ACTION ITEM: Print the listing as it stands, omitting all images.

::::

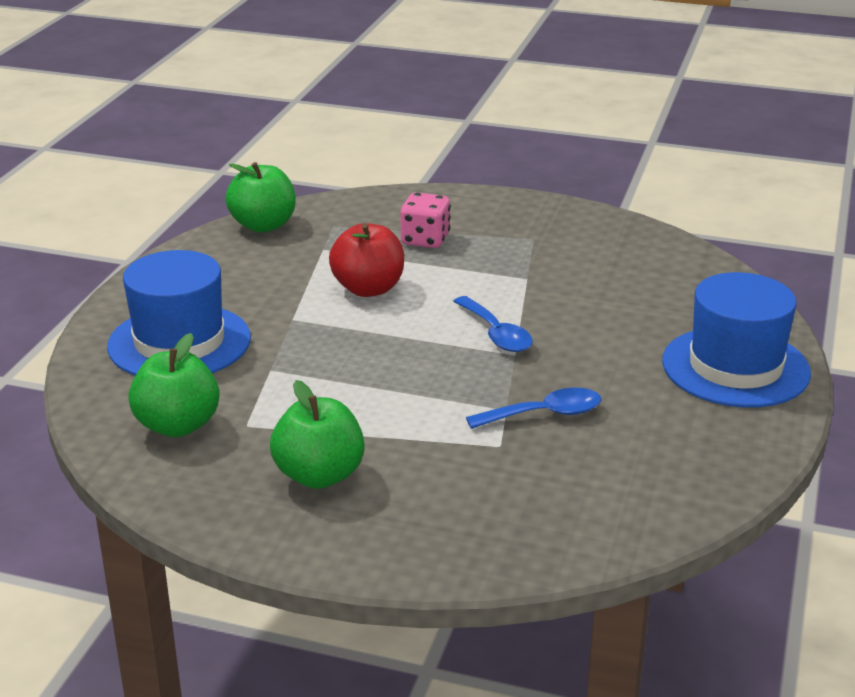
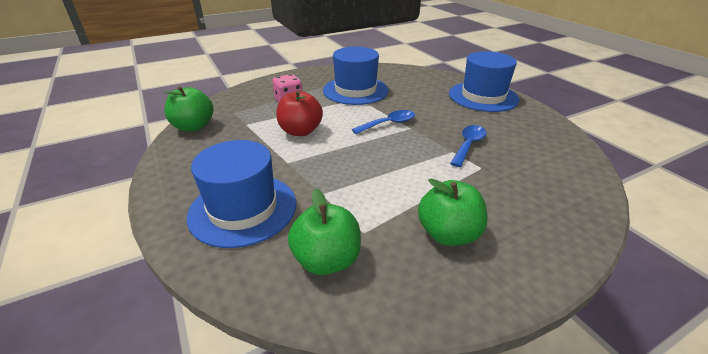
camera: 45 degrees left, 5 degrees up
(496, 334) = (389, 124): blue spoon -> blue spoon turned 45 degrees counterclockwise
(547, 264) = (355, 90): none -> blue hat

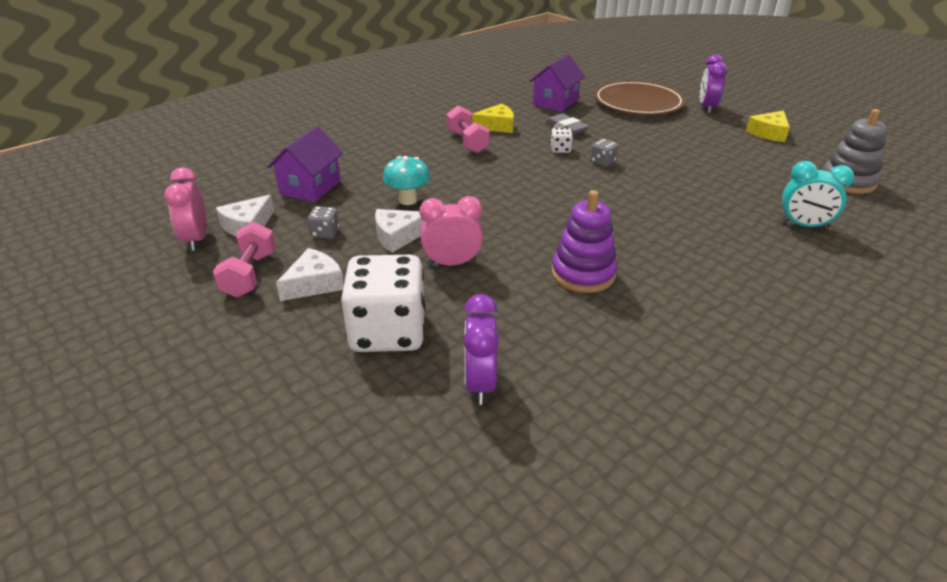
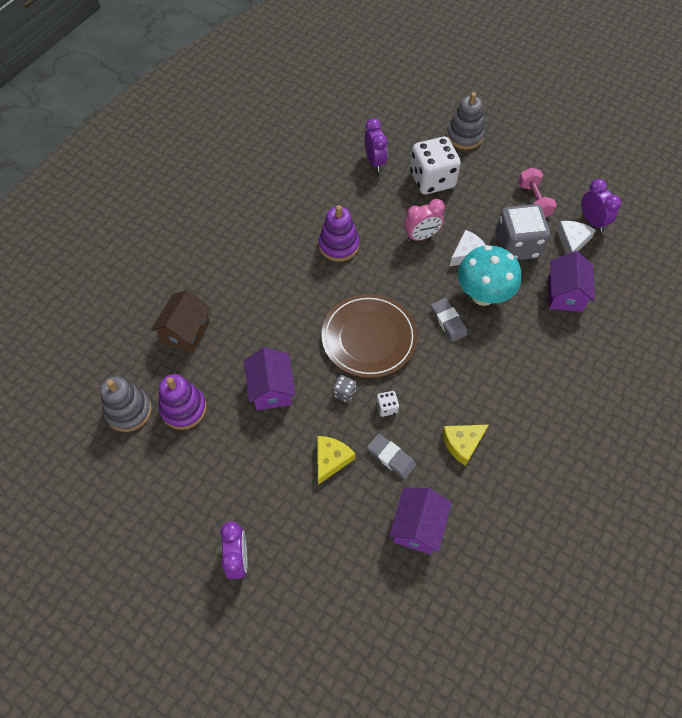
camera: 165 degrees right, 25 degrees up
(196, 240) = (592, 221): pink clock -> purple clock
(269, 397) = (464, 136): none -> grey stacking toy
(314, 283) = (492, 202): white cheese -> none
(325, 233) = (517, 246): grey dice -> grey dice, size x2.43
(408, 200) = (483, 295): turquoise mushroom -> turquoise mushroom, size x1.69
(464, 188) = (448, 321): none -> grey eraser
(467, 142) = (477, 400): pink dumbbell -> none
(638, 103) = (320, 552): brown plate -> brown plate (369, 338)
(684, 174) = (271, 389): none -> purple house
(769, 133) = (177, 502): yellow cheese -> yellow cheese (331, 459)
(783, 175) = (183, 408): none -> purple stacking toy
(803, 226) = (186, 331): turquoise clock -> brown house

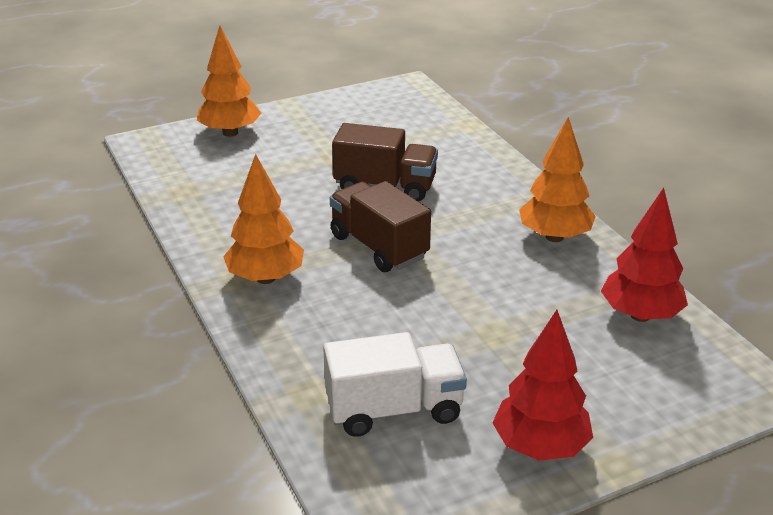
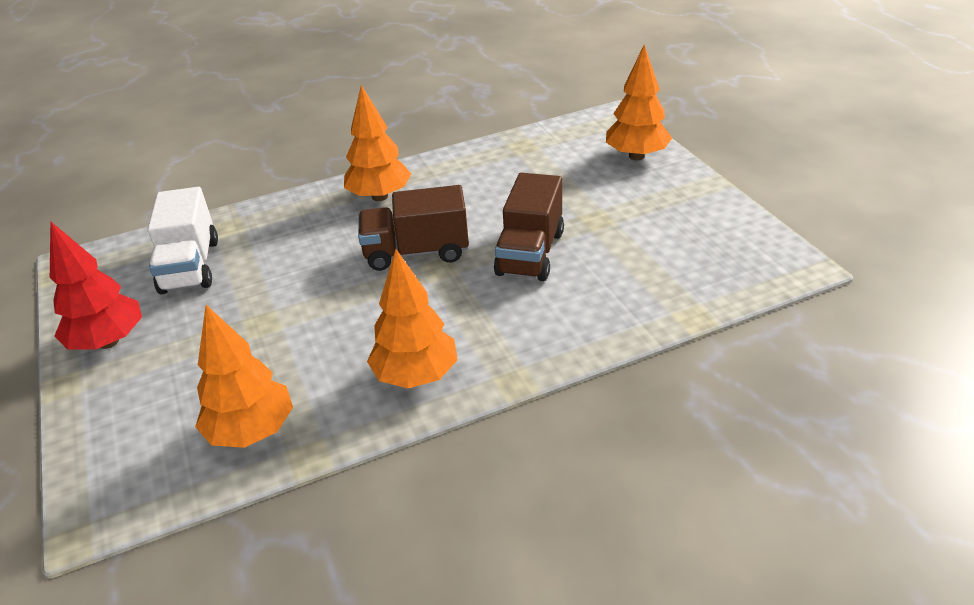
camera: 95 degrees right, 5 degrees up
(378, 247) = (416, 252): brown truck -> brown truck turned 150 degrees counterclockwise
(640, 315) = (252, 432): red tree -> orange tree

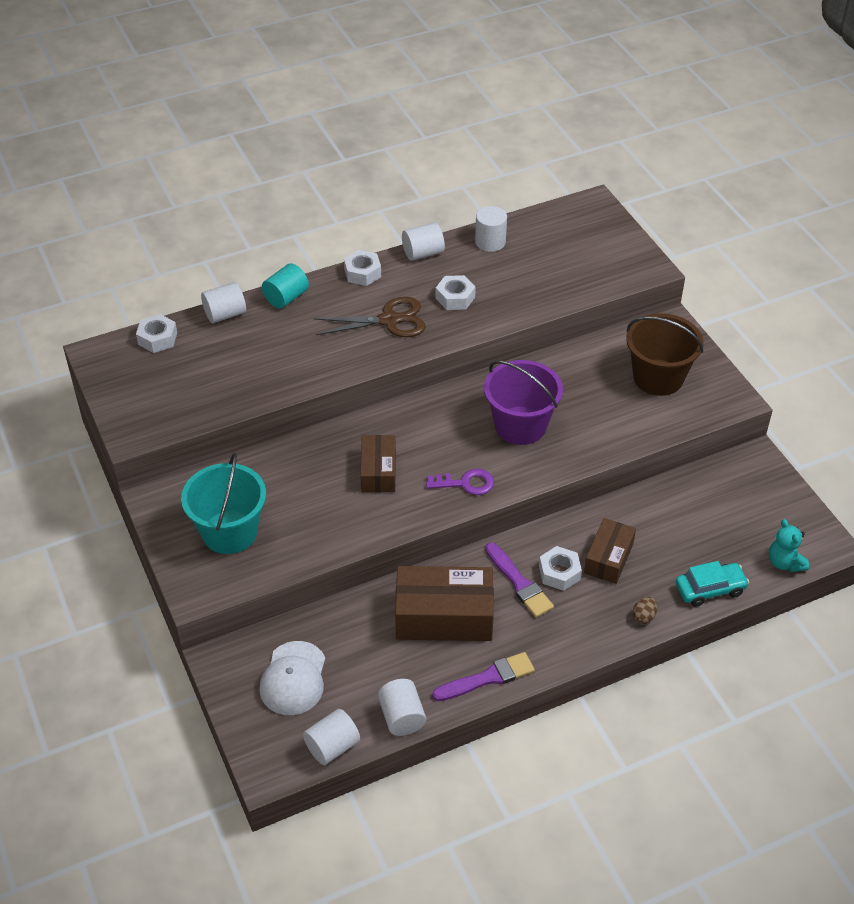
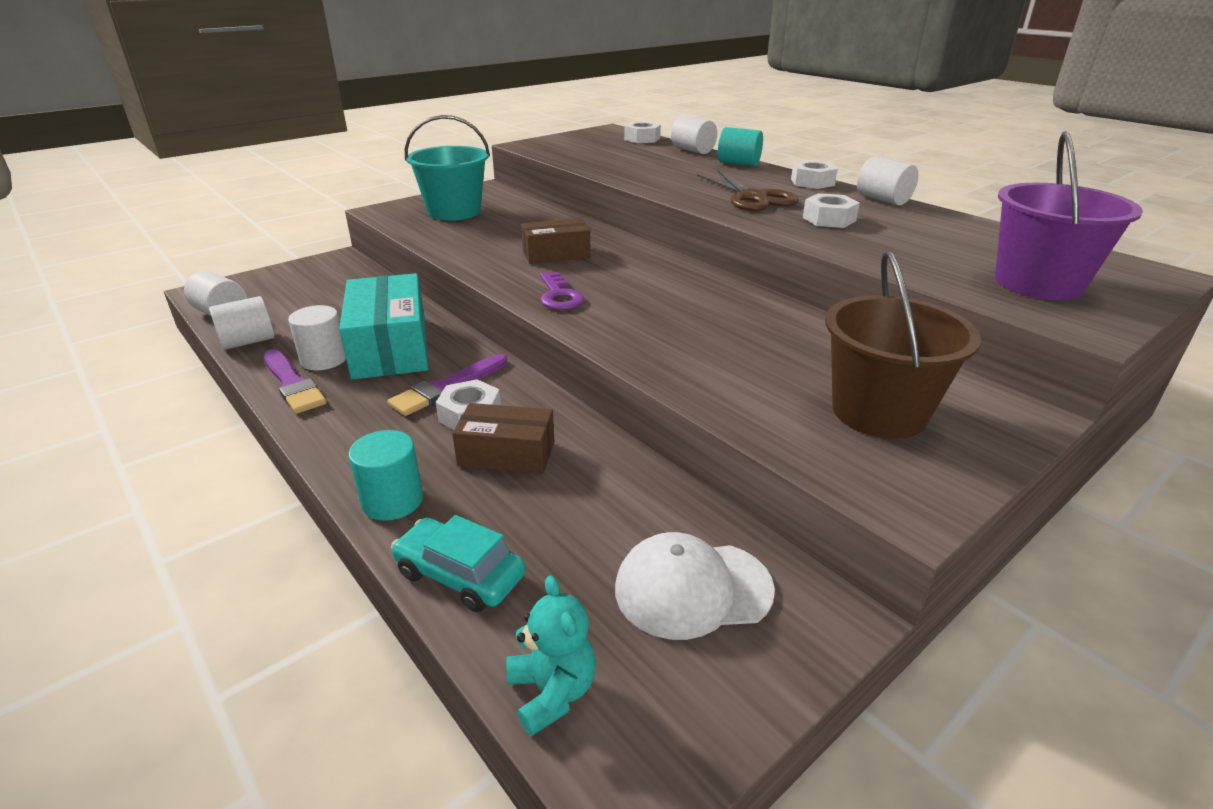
camera: 75 degrees right, 15 degrees down
(293, 678) = (311, 287): white cap -> white cap (692, 589)
(444, 616) = (390, 347): brown box -> turquoise box
(490, 242) = (957, 225): white cylinder -> white cylinder (324, 359)
(520, 425) = (679, 316): purple bucket -> purple bucket (1038, 283)
(643, 617) = (392, 500): brown egg -> turquoise cylinder
(710, 589) = (460, 575): turquoise car -> turquoise car turned 150 degrees clockwise
(784, 562) = (552, 692): turquoise teddy bear -> turquoise teddy bear turned 105 degrees clockwise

::::

WRITTEN ANSWER:
camera: 45 degrees left, 5 degrees up
(496, 334) = (389, 124): blue spoon -> blue spoon turned 45 degrees counterclockwise
(547, 264) = (355, 90): none -> blue hat

camera: 165 degrees right, 25 degrees up
(196, 240) = (592, 221): pink clock -> purple clock
(269, 397) = (464, 136): none -> grey stacking toy
(314, 283) = (492, 202): white cheese -> none
(325, 233) = (517, 246): grey dice -> grey dice, size x2.43
(408, 200) = (483, 295): turquoise mushroom -> turquoise mushroom, size x1.69
(464, 188) = (448, 321): none -> grey eraser
(467, 142) = (477, 400): pink dumbbell -> none
(638, 103) = (320, 552): brown plate -> brown plate (369, 338)
(684, 174) = (271, 389): none -> purple house
(769, 133) = (177, 502): yellow cheese -> yellow cheese (331, 459)
(783, 175) = (183, 408): none -> purple stacking toy
(803, 226) = (186, 331): turquoise clock -> brown house

camera: 95 degrees right, 5 degrees up
(378, 247) = (416, 252): brown truck -> brown truck turned 150 degrees counterclockwise
(640, 315) = (252, 432): red tree -> orange tree

camera: 75 degrees right, 15 degrees down
(293, 678) = (311, 287): white cap -> white cap (692, 589)
(444, 616) = (390, 347): brown box -> turquoise box
(490, 242) = (957, 225): white cylinder -> white cylinder (324, 359)
(520, 425) = (679, 316): purple bucket -> purple bucket (1038, 283)
(643, 617) = (392, 500): brown egg -> turquoise cylinder
(710, 589) = (460, 575): turquoise car -> turquoise car turned 150 degrees clockwise
(784, 562) = (552, 692): turquoise teddy bear -> turquoise teddy bear turned 105 degrees clockwise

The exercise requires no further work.